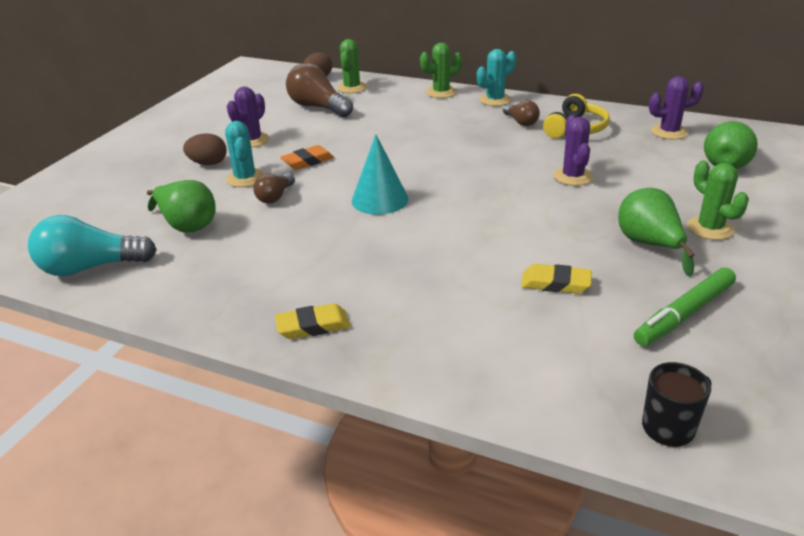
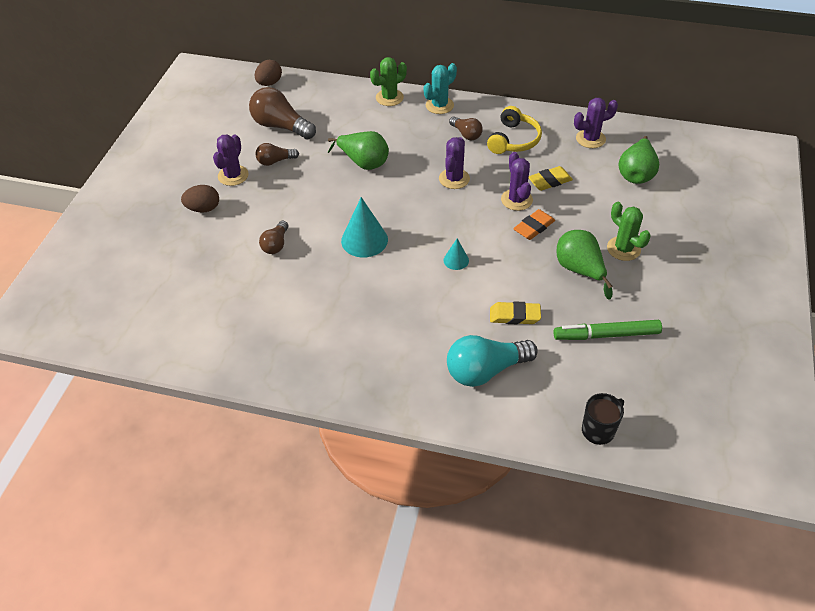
camera: 10 degrees left, 15 degrees up
(91, 267) = (149, 337): turquoise light bulb -> turquoise light bulb (485, 370)
(187, 225) = (211, 284): green pear -> green pear (363, 163)
(245, 178) = (243, 225): turquoise cactus -> none
(302, 132) = (275, 161): none -> brown light bulb
(307, 161) = (291, 199): orange eraser -> orange eraser (534, 227)
(313, 326) = (345, 375): yellow eraser -> yellow eraser (549, 181)
(352, 88) = (305, 96): green cactus -> none
(487, 224) = (456, 260): none -> turquoise cone
(499, 155) = (454, 179): none -> purple cactus
(684, 314) = (606, 335): green marker -> green marker turned 45 degrees clockwise

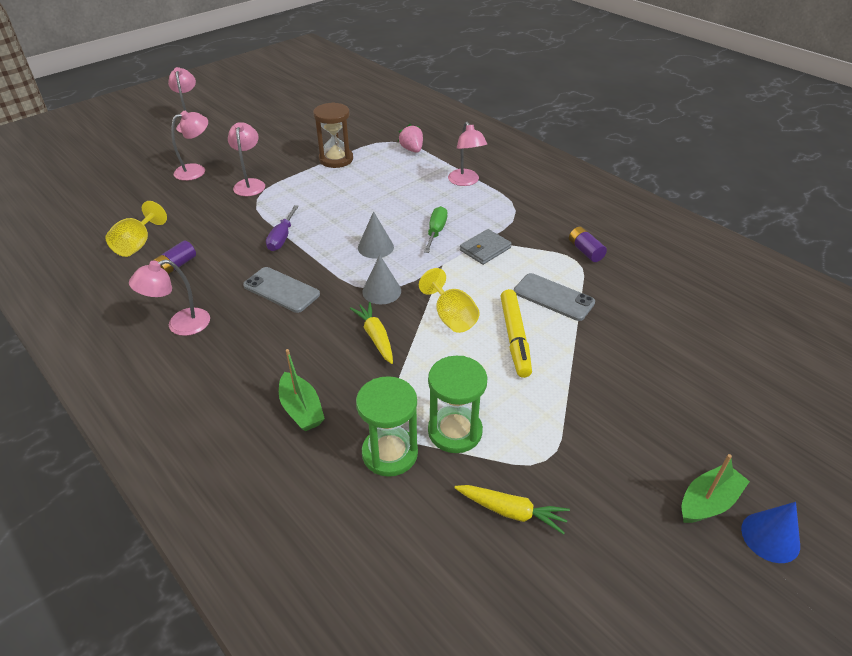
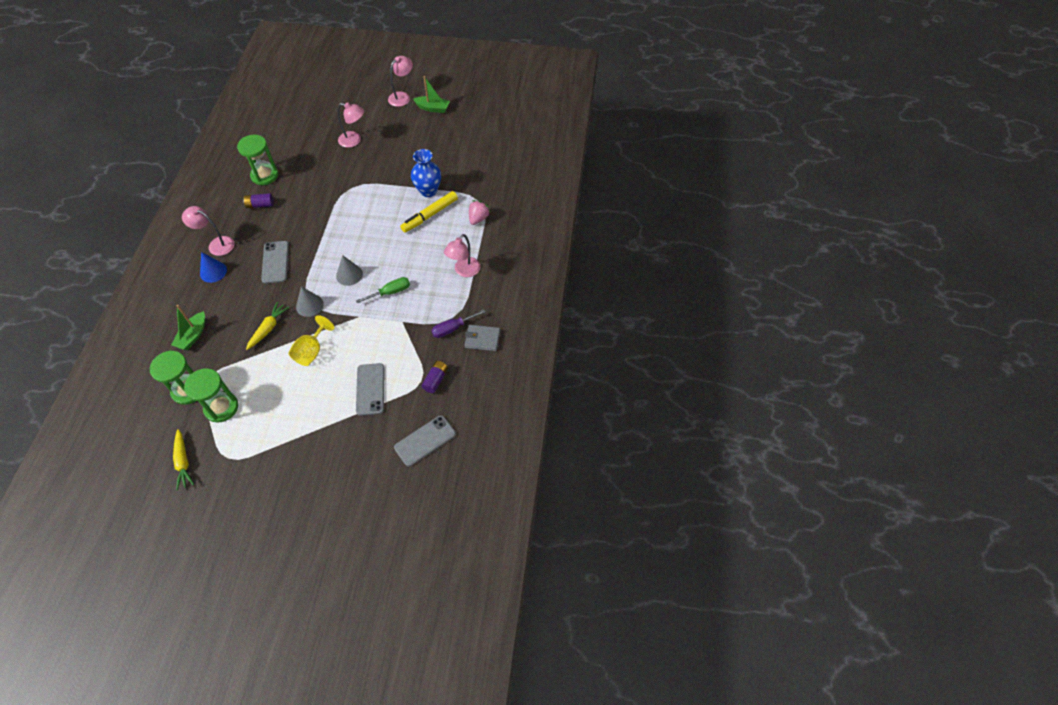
camera: 50 degrees right, 15 degrees up
(137, 244) = (264, 175): yellow goblet -> green hourglass
(250, 184) = (362, 174): pink lamp -> none
(282, 238) = (322, 228): purple screwdriver -> purple screwdriver (452, 328)
(336, 159) = (428, 191): brown hourglass -> blue vase
(485, 249) = (393, 327): grey wallet -> grey wallet (482, 339)
(514, 338) = (316, 391): yellow marker -> yellow marker (430, 215)
(659, 289) = (425, 440): none -> grey phone
(708, 502) = (245, 546): green boat -> green boat (433, 108)
(770, 537) = (238, 585): blue cone -> blue cone (213, 272)

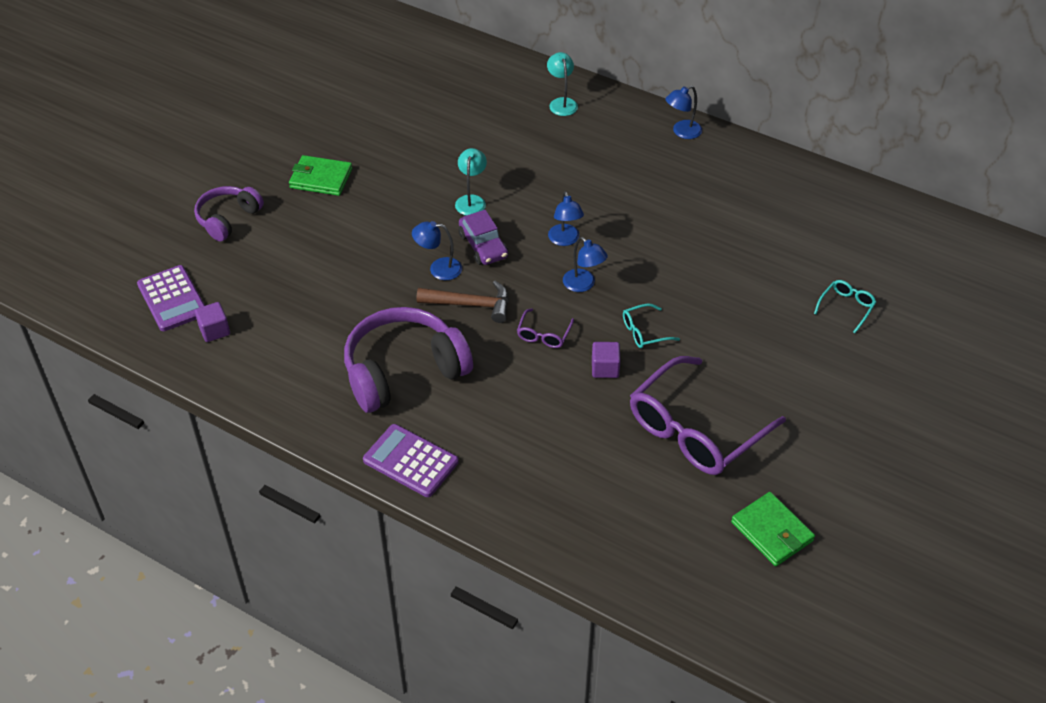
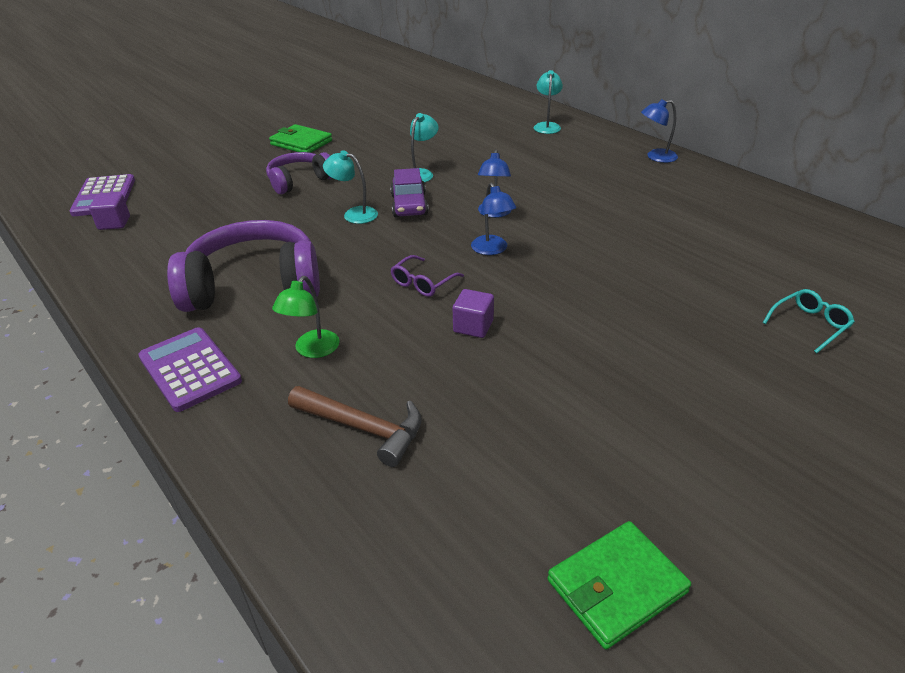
camera: 20 degrees right, 10 degrees down
(228, 219) = (203, 155): purple headphones -> purple headphones (299, 181)
(438, 269) = (354, 214): blue lamp -> turquoise lamp
(471, 305) = (364, 245): brown hammer -> brown hammer (363, 428)
(494, 421) = (312, 350): none -> green lamp
(644, 332) = (538, 301): turquoise glasses -> none
(695, 430) = (555, 415): purple glasses -> none
(772, 531) = (617, 586): green wallet -> green wallet turned 75 degrees clockwise

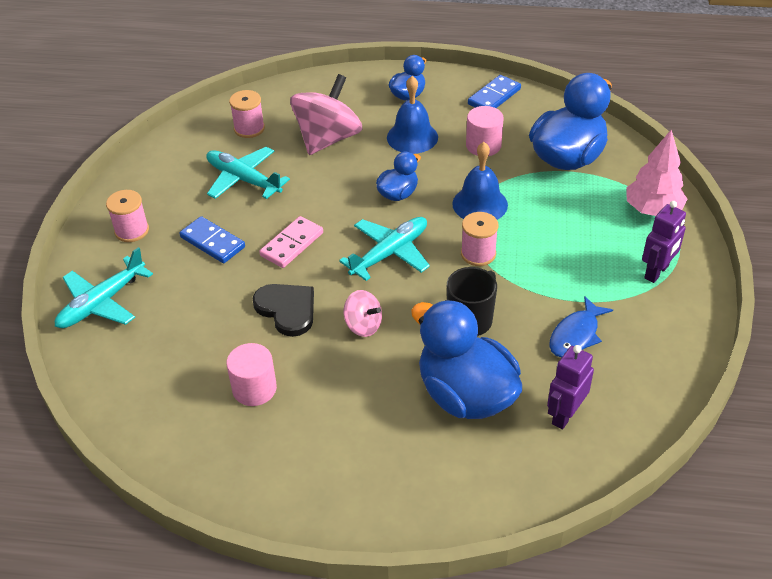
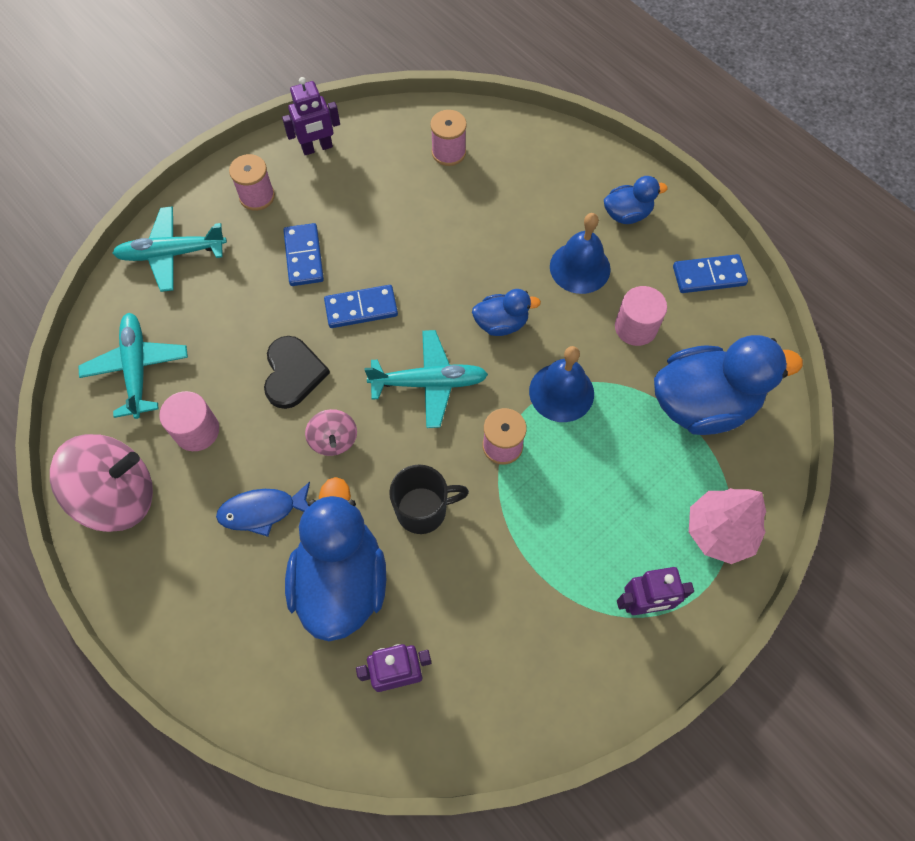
camera: 40 degrees right, 20 degrees up
(146, 178) = (317, 148): none -> purple robot
(244, 180) = (390, 208): turquoise plane -> turquoise plane (137, 369)
(292, 244) = (361, 308): pink domino -> blue domino
(328, 139) = (503, 214): pink spinning top -> pink spinning top (118, 495)
(576, 335) = (494, 604): blue fish -> blue fish (262, 511)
^^^^^^^^^^^^^^^^
• [Task requirements]: Without the pictures, transcribe the lines from the one containing "(770, 537) = (238, 585): blue" through the end of the data, exactly and only those.

• [Solution for this exercise]:
(770, 537) = (238, 585): blue cone -> blue cone (213, 272)

camera: 20 degrees right, 10 degrees down
(228, 219) = (203, 155): purple headphones -> purple headphones (299, 181)
(438, 269) = (354, 214): blue lamp -> turquoise lamp
(471, 305) = (364, 245): brown hammer -> brown hammer (363, 428)
(494, 421) = (312, 350): none -> green lamp
(644, 332) = (538, 301): turquoise glasses -> none
(695, 430) = (555, 415): purple glasses -> none
(772, 531) = (617, 586): green wallet -> green wallet turned 75 degrees clockwise

camera: 40 degrees right, 20 degrees up
(146, 178) = (317, 148): none -> purple robot
(244, 180) = (390, 208): turquoise plane -> turquoise plane (137, 369)
(292, 244) = (361, 308): pink domino -> blue domino
(328, 139) = (503, 214): pink spinning top -> pink spinning top (118, 495)
(576, 335) = (494, 604): blue fish -> blue fish (262, 511)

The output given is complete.